(GOAL OF THE EXERCISE):
Say how many lines of the material include "semicircle". Give the number without any other text.

(EXERCISE DATA):
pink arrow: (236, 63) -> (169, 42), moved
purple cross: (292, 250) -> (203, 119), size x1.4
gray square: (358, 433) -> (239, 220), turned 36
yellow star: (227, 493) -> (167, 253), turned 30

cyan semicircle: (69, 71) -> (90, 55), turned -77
--
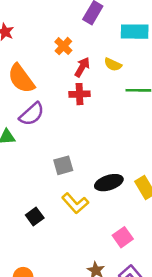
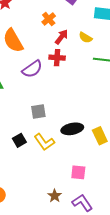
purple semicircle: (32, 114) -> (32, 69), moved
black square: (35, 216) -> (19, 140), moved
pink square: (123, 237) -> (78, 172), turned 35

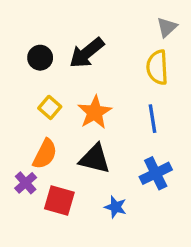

(ANSWER AREA):
2